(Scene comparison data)

********

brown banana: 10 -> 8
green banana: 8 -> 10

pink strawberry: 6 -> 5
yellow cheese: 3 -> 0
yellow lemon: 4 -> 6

********

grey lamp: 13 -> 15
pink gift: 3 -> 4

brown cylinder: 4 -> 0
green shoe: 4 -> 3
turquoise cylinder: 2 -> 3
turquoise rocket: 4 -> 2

********

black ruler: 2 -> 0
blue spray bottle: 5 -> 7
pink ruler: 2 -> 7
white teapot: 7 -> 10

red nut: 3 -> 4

********

All lines in the records above with "cylinder" need to be found and copied.

Written solution -
brown cylinder: 4 -> 0
turquoise cylinder: 2 -> 3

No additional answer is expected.